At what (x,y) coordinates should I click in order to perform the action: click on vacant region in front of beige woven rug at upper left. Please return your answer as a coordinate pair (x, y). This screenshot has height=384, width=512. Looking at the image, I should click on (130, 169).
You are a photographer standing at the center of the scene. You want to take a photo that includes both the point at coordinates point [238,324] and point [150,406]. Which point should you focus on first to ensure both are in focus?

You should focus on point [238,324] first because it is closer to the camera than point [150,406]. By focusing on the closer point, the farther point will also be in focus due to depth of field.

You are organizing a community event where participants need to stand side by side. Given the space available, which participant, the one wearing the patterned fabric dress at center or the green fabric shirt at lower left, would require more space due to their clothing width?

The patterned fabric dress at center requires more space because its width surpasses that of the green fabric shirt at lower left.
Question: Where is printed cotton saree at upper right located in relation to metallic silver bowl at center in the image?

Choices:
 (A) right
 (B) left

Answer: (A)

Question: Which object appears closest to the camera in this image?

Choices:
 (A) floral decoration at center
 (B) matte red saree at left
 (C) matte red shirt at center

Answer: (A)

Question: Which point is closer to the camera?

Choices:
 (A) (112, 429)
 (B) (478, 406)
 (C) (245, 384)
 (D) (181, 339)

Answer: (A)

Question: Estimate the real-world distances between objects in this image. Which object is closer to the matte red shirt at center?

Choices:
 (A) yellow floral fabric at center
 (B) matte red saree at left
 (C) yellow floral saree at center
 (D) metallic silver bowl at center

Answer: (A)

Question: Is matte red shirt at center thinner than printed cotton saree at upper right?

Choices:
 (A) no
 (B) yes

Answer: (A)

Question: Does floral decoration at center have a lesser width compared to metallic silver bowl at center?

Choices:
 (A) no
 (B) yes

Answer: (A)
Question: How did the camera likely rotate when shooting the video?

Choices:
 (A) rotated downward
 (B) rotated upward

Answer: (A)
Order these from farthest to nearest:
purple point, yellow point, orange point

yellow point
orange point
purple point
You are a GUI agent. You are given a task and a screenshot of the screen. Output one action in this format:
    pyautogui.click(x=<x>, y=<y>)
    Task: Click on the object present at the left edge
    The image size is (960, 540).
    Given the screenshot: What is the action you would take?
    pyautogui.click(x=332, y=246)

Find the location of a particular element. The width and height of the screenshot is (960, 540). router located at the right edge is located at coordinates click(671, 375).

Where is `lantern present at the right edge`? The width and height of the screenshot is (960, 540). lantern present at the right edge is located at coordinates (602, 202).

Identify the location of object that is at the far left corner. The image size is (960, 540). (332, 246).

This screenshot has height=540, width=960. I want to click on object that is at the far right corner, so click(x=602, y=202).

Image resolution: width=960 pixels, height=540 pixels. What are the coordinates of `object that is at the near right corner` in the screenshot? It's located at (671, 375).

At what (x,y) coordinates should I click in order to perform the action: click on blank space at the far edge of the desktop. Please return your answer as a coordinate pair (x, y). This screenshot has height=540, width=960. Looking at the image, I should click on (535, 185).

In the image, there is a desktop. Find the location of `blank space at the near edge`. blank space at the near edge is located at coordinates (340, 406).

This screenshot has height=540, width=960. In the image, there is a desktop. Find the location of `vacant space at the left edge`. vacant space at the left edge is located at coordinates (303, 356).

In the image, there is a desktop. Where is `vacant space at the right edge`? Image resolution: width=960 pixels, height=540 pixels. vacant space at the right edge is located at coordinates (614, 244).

__WHAT THE TASK ASKS__: Copy out the lines, without changes, starting with the line that contains "You should focus" and ending after the line that contains "Question: How did".

__RESPONSE TO THE EXERCISE__:
You should focus on point [238,324] first because it is closer to the camera than point [150,406]. By focusing on the closer point, the farther point will also be in focus due to depth of field.

You are organizing a community event where participants need to stand side by side. Given the space available, which participant, the one wearing the patterned fabric dress at center or the green fabric shirt at lower left, would require more space due to their clothing width?

The patterned fabric dress at center requires more space because its width surpasses that of the green fabric shirt at lower left.
Question: Where is printed cotton saree at upper right located in relation to metallic silver bowl at center in the image?

Choices:
 (A) right
 (B) left

Answer: (A)

Question: Which object appears closest to the camera in this image?

Choices:
 (A) floral decoration at center
 (B) matte red saree at left
 (C) matte red shirt at center

Answer: (A)

Question: Which point is closer to the camera?

Choices:
 (A) (112, 429)
 (B) (478, 406)
 (C) (245, 384)
 (D) (181, 339)

Answer: (A)

Question: Estimate the real-world distances between objects in this image. Which object is closer to the matte red shirt at center?

Choices:
 (A) yellow floral fabric at center
 (B) matte red saree at left
 (C) yellow floral saree at center
 (D) metallic silver bowl at center

Answer: (A)

Question: Is matte red shirt at center thinner than printed cotton saree at upper right?

Choices:
 (A) no
 (B) yes

Answer: (A)

Question: Does floral decoration at center have a lesser width compared to metallic silver bowl at center?

Choices:
 (A) no
 (B) yes

Answer: (A)
Question: How did the camera likely rotate when shooting the video?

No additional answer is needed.